### EXERCISE:
Your output should consist solely of the lines from the one with "green cone: 0 -> 2" through the end of the records, reproduced exactly, both ends included.
===== WORKING DATA =====
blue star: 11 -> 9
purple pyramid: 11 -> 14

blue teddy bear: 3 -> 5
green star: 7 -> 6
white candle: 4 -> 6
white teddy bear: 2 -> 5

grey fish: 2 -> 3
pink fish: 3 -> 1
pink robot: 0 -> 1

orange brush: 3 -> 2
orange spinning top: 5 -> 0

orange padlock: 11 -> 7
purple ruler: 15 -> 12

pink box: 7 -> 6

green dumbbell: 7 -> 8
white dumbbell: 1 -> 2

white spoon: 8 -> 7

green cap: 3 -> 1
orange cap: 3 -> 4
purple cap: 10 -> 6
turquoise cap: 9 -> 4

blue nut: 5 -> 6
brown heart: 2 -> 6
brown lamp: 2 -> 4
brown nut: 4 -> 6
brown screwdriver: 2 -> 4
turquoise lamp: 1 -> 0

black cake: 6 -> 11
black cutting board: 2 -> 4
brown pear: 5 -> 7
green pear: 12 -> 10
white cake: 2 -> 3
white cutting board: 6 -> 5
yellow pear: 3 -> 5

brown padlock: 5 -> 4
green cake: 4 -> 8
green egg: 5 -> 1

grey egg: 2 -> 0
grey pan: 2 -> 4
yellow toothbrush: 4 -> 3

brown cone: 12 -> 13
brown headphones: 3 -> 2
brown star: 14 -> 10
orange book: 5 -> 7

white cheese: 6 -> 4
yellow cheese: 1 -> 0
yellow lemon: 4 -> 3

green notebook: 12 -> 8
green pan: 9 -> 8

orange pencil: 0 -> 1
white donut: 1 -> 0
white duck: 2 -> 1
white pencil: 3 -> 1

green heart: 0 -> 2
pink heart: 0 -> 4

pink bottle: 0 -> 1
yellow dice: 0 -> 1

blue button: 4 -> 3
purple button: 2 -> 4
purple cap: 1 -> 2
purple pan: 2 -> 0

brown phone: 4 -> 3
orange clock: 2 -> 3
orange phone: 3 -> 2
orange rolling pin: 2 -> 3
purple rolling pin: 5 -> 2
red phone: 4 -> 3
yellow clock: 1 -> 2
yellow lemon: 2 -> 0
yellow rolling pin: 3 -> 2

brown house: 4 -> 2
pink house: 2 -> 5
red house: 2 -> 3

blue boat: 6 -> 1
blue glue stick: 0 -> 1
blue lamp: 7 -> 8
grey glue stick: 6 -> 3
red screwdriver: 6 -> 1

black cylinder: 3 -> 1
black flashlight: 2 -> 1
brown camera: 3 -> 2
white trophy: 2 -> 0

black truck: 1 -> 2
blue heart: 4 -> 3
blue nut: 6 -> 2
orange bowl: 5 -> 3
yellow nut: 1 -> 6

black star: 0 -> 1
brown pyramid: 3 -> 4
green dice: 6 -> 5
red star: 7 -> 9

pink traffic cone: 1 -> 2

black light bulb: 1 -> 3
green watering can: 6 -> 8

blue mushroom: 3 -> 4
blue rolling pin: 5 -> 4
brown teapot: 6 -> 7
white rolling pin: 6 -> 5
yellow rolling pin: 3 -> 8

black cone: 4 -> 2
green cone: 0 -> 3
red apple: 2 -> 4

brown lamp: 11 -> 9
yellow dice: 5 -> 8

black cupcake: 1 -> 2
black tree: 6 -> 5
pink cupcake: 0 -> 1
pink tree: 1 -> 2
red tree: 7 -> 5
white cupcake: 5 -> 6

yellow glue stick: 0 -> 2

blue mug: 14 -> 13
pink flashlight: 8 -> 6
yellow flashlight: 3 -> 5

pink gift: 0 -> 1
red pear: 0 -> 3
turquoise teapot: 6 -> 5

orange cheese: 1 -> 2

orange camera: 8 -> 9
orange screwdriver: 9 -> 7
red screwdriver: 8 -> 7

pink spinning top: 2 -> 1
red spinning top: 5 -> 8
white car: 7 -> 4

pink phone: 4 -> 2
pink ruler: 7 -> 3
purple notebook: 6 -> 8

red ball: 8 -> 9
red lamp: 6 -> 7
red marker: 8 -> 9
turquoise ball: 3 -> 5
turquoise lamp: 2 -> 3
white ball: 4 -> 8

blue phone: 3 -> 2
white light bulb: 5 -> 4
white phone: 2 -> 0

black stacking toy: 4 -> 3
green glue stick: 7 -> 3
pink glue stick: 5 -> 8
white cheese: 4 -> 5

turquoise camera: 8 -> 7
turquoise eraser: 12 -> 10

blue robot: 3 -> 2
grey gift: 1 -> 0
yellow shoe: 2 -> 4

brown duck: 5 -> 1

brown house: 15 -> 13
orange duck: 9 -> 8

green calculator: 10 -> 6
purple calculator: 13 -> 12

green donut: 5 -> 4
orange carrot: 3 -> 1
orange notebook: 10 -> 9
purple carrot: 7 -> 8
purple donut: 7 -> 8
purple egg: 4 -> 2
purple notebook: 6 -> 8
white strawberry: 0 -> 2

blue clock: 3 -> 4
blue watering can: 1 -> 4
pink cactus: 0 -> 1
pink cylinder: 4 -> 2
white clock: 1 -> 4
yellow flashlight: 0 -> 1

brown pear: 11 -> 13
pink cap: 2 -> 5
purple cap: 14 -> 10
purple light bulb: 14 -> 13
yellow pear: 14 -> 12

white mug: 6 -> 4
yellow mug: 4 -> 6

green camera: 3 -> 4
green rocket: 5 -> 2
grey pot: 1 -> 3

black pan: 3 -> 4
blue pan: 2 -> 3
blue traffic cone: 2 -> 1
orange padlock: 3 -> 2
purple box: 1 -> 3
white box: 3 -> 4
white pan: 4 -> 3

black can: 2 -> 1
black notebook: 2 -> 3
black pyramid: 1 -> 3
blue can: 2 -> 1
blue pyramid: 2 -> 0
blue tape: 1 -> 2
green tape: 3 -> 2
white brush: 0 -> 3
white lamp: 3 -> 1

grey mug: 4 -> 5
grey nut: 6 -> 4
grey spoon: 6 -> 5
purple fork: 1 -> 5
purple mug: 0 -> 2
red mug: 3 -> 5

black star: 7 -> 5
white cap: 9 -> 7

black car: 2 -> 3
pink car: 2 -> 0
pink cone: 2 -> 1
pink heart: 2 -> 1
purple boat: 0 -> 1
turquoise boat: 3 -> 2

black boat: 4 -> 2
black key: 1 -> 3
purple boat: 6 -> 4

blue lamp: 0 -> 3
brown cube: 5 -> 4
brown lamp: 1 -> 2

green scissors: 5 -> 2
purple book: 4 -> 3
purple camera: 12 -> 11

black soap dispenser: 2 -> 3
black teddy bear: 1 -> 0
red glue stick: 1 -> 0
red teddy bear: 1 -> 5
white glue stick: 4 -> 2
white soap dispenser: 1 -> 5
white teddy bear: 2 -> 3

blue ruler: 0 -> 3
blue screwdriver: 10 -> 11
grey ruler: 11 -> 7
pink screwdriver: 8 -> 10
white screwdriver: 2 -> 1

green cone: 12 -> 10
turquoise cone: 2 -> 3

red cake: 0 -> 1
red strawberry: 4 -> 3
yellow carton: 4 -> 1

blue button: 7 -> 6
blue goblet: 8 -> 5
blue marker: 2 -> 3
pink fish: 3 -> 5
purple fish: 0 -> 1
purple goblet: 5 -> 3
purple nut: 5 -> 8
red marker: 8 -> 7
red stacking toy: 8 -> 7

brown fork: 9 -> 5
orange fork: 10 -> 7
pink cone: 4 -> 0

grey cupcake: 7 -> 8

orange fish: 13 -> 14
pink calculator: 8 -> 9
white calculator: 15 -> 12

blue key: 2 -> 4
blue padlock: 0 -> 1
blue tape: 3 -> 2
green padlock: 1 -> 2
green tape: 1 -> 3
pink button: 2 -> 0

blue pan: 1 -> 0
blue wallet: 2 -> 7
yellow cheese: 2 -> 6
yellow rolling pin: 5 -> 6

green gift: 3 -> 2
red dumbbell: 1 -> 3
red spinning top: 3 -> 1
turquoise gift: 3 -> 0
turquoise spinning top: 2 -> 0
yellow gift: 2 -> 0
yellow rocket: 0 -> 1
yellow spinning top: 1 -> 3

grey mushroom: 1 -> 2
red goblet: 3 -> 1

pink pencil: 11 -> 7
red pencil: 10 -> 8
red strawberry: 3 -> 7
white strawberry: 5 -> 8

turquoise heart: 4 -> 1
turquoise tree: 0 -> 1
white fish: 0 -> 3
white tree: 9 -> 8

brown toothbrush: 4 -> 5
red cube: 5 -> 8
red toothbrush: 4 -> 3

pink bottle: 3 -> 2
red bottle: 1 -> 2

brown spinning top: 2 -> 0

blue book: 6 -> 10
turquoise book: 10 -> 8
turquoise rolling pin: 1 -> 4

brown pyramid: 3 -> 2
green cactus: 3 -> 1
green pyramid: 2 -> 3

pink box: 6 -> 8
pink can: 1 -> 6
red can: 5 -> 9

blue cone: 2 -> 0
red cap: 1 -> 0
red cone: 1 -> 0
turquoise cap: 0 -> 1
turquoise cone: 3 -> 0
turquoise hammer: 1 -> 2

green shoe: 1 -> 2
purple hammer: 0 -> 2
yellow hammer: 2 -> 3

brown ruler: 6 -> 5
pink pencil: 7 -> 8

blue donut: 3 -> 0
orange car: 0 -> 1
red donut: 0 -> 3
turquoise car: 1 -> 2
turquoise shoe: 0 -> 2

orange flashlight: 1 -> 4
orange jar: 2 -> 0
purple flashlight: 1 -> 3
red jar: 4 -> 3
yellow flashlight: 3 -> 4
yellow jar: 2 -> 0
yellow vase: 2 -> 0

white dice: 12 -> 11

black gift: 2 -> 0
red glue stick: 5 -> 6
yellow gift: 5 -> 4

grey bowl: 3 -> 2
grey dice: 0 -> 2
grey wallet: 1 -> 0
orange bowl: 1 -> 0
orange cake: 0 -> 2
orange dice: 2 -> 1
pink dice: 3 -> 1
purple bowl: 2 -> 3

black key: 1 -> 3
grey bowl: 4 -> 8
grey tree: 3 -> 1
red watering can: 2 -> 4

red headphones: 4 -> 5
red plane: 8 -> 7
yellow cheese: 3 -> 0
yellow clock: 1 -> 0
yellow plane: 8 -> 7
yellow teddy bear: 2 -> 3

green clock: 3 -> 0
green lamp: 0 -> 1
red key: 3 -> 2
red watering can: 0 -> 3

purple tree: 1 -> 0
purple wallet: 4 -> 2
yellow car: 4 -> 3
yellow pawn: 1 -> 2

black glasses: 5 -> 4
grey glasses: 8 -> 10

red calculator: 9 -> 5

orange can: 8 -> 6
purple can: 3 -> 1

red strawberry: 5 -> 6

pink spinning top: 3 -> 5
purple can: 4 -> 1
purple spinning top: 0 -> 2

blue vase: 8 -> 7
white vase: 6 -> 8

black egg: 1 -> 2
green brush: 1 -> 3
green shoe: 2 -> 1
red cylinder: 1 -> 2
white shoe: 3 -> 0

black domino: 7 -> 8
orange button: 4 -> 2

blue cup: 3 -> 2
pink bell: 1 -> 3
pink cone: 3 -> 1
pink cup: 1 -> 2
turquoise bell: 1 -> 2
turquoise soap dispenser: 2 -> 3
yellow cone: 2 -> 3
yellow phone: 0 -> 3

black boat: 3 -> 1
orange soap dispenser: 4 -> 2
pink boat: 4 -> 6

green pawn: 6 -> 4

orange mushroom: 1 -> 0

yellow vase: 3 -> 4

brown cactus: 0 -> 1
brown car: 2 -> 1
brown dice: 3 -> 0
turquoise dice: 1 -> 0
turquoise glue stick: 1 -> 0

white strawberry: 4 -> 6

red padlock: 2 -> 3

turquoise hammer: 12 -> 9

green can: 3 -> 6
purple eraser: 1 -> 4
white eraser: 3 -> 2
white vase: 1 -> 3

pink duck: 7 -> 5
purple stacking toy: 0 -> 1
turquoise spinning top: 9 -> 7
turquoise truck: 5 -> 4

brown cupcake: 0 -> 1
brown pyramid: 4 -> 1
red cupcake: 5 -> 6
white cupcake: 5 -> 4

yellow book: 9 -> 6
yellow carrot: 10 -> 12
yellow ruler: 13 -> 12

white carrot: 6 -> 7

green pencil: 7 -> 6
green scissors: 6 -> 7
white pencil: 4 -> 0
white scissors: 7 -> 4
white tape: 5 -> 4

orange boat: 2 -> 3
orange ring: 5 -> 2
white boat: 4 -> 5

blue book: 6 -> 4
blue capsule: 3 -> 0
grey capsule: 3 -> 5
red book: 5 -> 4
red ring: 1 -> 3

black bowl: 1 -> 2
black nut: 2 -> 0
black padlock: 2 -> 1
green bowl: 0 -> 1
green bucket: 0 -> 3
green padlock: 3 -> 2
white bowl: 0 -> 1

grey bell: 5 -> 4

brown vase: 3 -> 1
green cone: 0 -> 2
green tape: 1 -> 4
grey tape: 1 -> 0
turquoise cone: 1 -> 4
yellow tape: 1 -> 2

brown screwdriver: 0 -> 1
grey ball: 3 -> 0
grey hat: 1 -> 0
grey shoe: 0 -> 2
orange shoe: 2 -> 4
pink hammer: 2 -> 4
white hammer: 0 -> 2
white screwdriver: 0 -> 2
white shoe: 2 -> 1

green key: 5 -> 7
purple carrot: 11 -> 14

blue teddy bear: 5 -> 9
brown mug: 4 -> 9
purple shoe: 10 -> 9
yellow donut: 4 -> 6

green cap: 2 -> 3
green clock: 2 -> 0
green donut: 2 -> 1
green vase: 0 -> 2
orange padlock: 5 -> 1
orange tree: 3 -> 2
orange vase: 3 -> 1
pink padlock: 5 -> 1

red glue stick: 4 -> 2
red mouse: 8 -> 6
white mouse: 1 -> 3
=====
### RESPONSE AREA:
green cone: 0 -> 2
green tape: 1 -> 4
grey tape: 1 -> 0
turquoise cone: 1 -> 4
yellow tape: 1 -> 2

brown screwdriver: 0 -> 1
grey ball: 3 -> 0
grey hat: 1 -> 0
grey shoe: 0 -> 2
orange shoe: 2 -> 4
pink hammer: 2 -> 4
white hammer: 0 -> 2
white screwdriver: 0 -> 2
white shoe: 2 -> 1

green key: 5 -> 7
purple carrot: 11 -> 14

blue teddy bear: 5 -> 9
brown mug: 4 -> 9
purple shoe: 10 -> 9
yellow donut: 4 -> 6

green cap: 2 -> 3
green clock: 2 -> 0
green donut: 2 -> 1
green vase: 0 -> 2
orange padlock: 5 -> 1
orange tree: 3 -> 2
orange vase: 3 -> 1
pink padlock: 5 -> 1

red glue stick: 4 -> 2
red mouse: 8 -> 6
white mouse: 1 -> 3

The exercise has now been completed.